> _Action item_: Take the records below and set them down exactly, so that every line matches the original.

.....

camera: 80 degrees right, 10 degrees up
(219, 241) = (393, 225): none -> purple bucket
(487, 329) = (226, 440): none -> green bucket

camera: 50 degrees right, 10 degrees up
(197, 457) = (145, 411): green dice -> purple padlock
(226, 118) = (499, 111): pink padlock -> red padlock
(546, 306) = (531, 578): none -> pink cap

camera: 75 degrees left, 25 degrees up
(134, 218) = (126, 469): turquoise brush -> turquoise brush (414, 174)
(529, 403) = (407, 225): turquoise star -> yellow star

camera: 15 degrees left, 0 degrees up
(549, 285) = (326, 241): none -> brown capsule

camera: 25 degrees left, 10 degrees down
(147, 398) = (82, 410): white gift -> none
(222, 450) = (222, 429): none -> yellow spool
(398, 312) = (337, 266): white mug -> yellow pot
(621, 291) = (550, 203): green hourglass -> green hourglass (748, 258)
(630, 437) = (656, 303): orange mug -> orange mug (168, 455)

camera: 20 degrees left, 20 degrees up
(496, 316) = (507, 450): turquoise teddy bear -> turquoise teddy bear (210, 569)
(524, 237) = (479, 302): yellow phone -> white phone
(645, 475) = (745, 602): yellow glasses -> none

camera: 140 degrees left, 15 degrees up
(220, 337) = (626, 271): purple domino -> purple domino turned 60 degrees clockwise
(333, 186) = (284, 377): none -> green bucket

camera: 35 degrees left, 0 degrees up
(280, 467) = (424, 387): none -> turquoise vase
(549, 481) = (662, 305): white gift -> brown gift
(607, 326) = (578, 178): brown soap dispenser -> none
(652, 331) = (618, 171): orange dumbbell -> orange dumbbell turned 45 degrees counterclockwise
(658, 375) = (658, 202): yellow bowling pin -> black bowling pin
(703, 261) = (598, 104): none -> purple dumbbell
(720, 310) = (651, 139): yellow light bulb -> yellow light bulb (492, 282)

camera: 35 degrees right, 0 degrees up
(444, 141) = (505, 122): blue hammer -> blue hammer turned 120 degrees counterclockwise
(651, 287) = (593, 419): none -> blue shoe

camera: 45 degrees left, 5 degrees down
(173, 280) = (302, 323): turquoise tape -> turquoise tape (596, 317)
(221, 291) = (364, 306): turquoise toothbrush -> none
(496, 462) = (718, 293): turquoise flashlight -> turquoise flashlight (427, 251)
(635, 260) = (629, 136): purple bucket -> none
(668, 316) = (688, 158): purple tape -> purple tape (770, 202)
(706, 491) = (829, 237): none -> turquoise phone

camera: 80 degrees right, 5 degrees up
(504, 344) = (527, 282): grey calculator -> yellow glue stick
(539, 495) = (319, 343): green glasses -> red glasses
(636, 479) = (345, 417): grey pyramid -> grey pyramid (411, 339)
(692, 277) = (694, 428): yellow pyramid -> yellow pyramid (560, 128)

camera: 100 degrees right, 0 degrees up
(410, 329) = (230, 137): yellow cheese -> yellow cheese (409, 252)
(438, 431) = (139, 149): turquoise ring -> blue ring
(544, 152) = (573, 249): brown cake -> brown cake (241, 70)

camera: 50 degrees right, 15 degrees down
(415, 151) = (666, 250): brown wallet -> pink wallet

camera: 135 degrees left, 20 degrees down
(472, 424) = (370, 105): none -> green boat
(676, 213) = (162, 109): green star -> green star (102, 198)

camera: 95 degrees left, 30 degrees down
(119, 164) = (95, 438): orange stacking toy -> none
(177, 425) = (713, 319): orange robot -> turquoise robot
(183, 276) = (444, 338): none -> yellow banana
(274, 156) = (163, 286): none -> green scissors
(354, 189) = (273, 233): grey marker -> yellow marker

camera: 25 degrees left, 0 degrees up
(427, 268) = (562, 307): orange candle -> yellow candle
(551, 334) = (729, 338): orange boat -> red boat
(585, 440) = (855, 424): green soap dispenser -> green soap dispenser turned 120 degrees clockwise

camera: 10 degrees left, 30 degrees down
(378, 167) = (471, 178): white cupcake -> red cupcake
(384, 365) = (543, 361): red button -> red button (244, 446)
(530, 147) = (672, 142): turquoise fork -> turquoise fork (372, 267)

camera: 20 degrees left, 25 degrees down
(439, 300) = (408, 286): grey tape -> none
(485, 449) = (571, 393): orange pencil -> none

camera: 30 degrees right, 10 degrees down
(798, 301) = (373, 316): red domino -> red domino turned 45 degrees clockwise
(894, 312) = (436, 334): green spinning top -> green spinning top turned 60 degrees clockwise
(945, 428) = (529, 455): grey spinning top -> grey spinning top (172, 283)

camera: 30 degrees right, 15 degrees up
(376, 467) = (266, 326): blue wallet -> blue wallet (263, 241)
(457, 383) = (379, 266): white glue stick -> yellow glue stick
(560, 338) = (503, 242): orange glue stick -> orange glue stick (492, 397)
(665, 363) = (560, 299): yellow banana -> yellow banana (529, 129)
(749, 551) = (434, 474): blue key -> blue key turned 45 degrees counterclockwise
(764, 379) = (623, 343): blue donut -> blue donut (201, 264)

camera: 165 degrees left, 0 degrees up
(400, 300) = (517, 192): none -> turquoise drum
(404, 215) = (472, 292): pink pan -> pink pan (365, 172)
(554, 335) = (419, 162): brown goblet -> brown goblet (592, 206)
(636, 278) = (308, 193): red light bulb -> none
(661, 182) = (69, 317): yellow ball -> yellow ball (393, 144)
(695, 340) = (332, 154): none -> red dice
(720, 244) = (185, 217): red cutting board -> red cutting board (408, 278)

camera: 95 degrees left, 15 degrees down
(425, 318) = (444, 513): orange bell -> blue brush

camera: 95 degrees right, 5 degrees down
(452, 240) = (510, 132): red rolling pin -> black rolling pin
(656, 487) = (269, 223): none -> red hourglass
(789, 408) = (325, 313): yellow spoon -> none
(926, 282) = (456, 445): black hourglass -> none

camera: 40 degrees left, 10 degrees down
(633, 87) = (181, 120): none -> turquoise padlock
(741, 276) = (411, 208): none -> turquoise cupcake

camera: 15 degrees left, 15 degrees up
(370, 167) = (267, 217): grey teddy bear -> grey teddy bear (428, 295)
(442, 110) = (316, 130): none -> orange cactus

.....

> _Problem solution_:
camera: 80 degrees right, 10 degrees up
(219, 241) = (393, 225): none -> purple bucket
(487, 329) = (226, 440): none -> green bucket

camera: 50 degrees right, 10 degrees up
(197, 457) = (145, 411): green dice -> purple padlock
(226, 118) = (499, 111): pink padlock -> red padlock
(546, 306) = (531, 578): none -> pink cap

camera: 75 degrees left, 25 degrees up
(134, 218) = (126, 469): turquoise brush -> turquoise brush (414, 174)
(529, 403) = (407, 225): turquoise star -> yellow star

camera: 15 degrees left, 0 degrees up
(549, 285) = (326, 241): none -> brown capsule

camera: 25 degrees left, 10 degrees down
(147, 398) = (82, 410): white gift -> none
(222, 450) = (222, 429): none -> yellow spool
(398, 312) = (337, 266): white mug -> yellow pot
(621, 291) = (550, 203): green hourglass -> green hourglass (748, 258)
(630, 437) = (656, 303): orange mug -> orange mug (168, 455)

camera: 20 degrees left, 20 degrees up
(496, 316) = (507, 450): turquoise teddy bear -> turquoise teddy bear (210, 569)
(524, 237) = (479, 302): yellow phone -> white phone
(645, 475) = (745, 602): yellow glasses -> none

camera: 140 degrees left, 15 degrees up
(220, 337) = (626, 271): purple domino -> purple domino turned 60 degrees clockwise
(333, 186) = (284, 377): none -> green bucket

camera: 35 degrees left, 0 degrees up
(280, 467) = (424, 387): none -> turquoise vase
(549, 481) = (662, 305): white gift -> brown gift
(607, 326) = (578, 178): brown soap dispenser -> none
(652, 331) = (618, 171): orange dumbbell -> orange dumbbell turned 45 degrees counterclockwise
(658, 375) = (658, 202): yellow bowling pin -> black bowling pin
(703, 261) = (598, 104): none -> purple dumbbell
(720, 310) = (651, 139): yellow light bulb -> yellow light bulb (492, 282)

camera: 35 degrees right, 0 degrees up
(444, 141) = (505, 122): blue hammer -> blue hammer turned 120 degrees counterclockwise
(651, 287) = (593, 419): none -> blue shoe

camera: 45 degrees left, 5 degrees down
(173, 280) = (302, 323): turquoise tape -> turquoise tape (596, 317)
(221, 291) = (364, 306): turquoise toothbrush -> none
(496, 462) = (718, 293): turquoise flashlight -> turquoise flashlight (427, 251)
(635, 260) = (629, 136): purple bucket -> none
(668, 316) = (688, 158): purple tape -> purple tape (770, 202)
(706, 491) = (829, 237): none -> turquoise phone

camera: 80 degrees right, 5 degrees up
(504, 344) = (527, 282): grey calculator -> yellow glue stick
(539, 495) = (319, 343): green glasses -> red glasses
(636, 479) = (345, 417): grey pyramid -> grey pyramid (411, 339)
(692, 277) = (694, 428): yellow pyramid -> yellow pyramid (560, 128)

camera: 100 degrees right, 0 degrees up
(410, 329) = (230, 137): yellow cheese -> yellow cheese (409, 252)
(438, 431) = (139, 149): turquoise ring -> blue ring
(544, 152) = (573, 249): brown cake -> brown cake (241, 70)

camera: 50 degrees right, 15 degrees down
(415, 151) = (666, 250): brown wallet -> pink wallet

camera: 135 degrees left, 20 degrees down
(472, 424) = (370, 105): none -> green boat
(676, 213) = (162, 109): green star -> green star (102, 198)

camera: 95 degrees left, 30 degrees down
(119, 164) = (95, 438): orange stacking toy -> none
(177, 425) = (713, 319): orange robot -> turquoise robot
(183, 276) = (444, 338): none -> yellow banana
(274, 156) = (163, 286): none -> green scissors
(354, 189) = (273, 233): grey marker -> yellow marker

camera: 25 degrees left, 0 degrees up
(427, 268) = (562, 307): orange candle -> yellow candle
(551, 334) = (729, 338): orange boat -> red boat
(585, 440) = (855, 424): green soap dispenser -> green soap dispenser turned 120 degrees clockwise

camera: 10 degrees left, 30 degrees down
(378, 167) = (471, 178): white cupcake -> red cupcake
(384, 365) = (543, 361): red button -> red button (244, 446)
(530, 147) = (672, 142): turquoise fork -> turquoise fork (372, 267)

camera: 20 degrees left, 25 degrees down
(439, 300) = (408, 286): grey tape -> none
(485, 449) = (571, 393): orange pencil -> none

camera: 30 degrees right, 10 degrees down
(798, 301) = (373, 316): red domino -> red domino turned 45 degrees clockwise
(894, 312) = (436, 334): green spinning top -> green spinning top turned 60 degrees clockwise
(945, 428) = (529, 455): grey spinning top -> grey spinning top (172, 283)

camera: 30 degrees right, 15 degrees up
(376, 467) = (266, 326): blue wallet -> blue wallet (263, 241)
(457, 383) = (379, 266): white glue stick -> yellow glue stick
(560, 338) = (503, 242): orange glue stick -> orange glue stick (492, 397)
(665, 363) = (560, 299): yellow banana -> yellow banana (529, 129)
(749, 551) = (434, 474): blue key -> blue key turned 45 degrees counterclockwise
(764, 379) = (623, 343): blue donut -> blue donut (201, 264)

camera: 165 degrees left, 0 degrees up
(400, 300) = (517, 192): none -> turquoise drum
(404, 215) = (472, 292): pink pan -> pink pan (365, 172)
(554, 335) = (419, 162): brown goblet -> brown goblet (592, 206)
(636, 278) = (308, 193): red light bulb -> none
(661, 182) = (69, 317): yellow ball -> yellow ball (393, 144)
(695, 340) = (332, 154): none -> red dice
(720, 244) = (185, 217): red cutting board -> red cutting board (408, 278)

camera: 95 degrees left, 15 degrees down
(425, 318) = (444, 513): orange bell -> blue brush

camera: 95 degrees right, 5 degrees down
(452, 240) = (510, 132): red rolling pin -> black rolling pin
(656, 487) = (269, 223): none -> red hourglass
(789, 408) = (325, 313): yellow spoon -> none
(926, 282) = (456, 445): black hourglass -> none

camera: 40 degrees left, 10 degrees down
(633, 87) = (181, 120): none -> turquoise padlock
(741, 276) = (411, 208): none -> turquoise cupcake

camera: 15 degrees left, 15 degrees up
(370, 167) = (267, 217): grey teddy bear -> grey teddy bear (428, 295)
(442, 110) = (316, 130): none -> orange cactus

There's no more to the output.